WHAT YOU HAVE TO DO: Copy, word for word, the lines below from the one containing "ebony latchkey; bright" up to and including the one containing "brown eraser (no.", with pictures left out.

DATA FOR THE TASK:

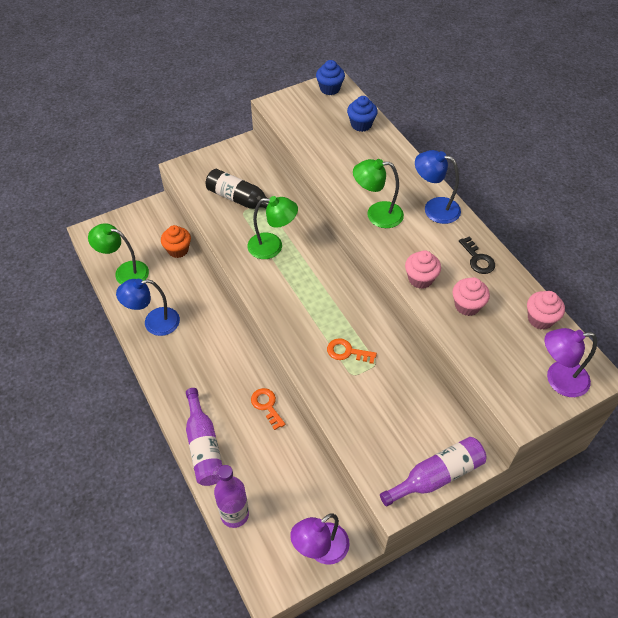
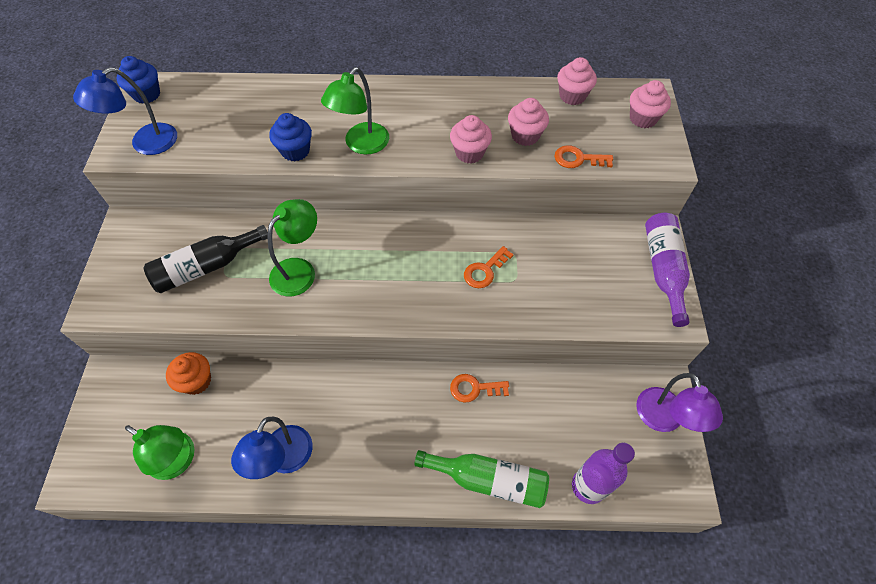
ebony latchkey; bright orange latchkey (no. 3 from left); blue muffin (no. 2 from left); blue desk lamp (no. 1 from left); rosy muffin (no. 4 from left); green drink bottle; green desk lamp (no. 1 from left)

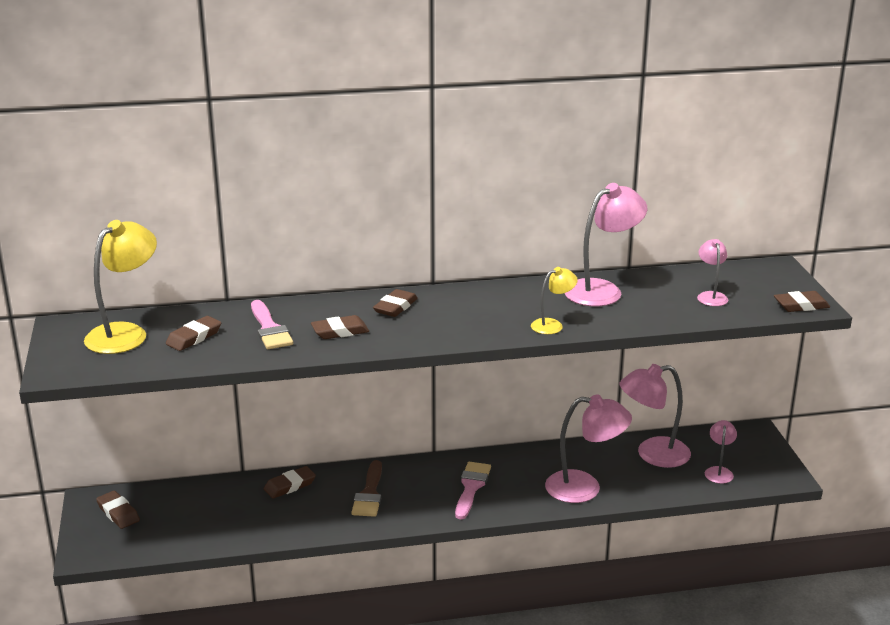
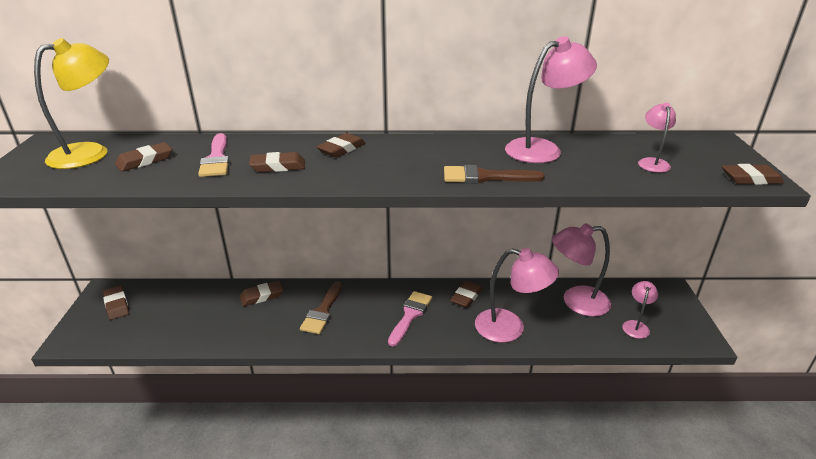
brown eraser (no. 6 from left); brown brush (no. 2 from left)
* * *
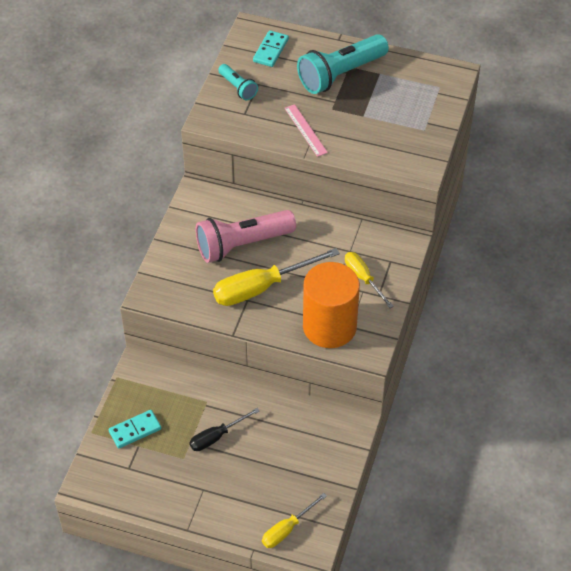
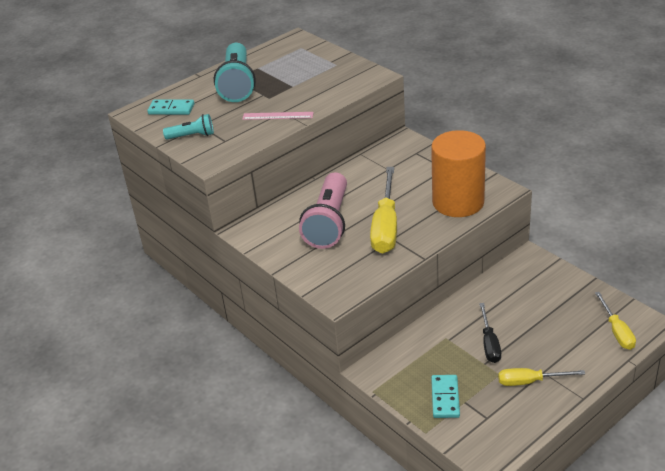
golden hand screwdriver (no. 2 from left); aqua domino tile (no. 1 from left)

SOLUTION FOR THIS PROBLEM:
ebony latchkey; bright orange latchkey (no. 3 from left); blue muffin (no. 2 from left); blue desk lamp (no. 1 from left); rosy muffin (no. 4 from left); green drink bottle; green desk lamp (no. 1 from left)

brown eraser (no. 6 from left); brown brush (no. 2 from left)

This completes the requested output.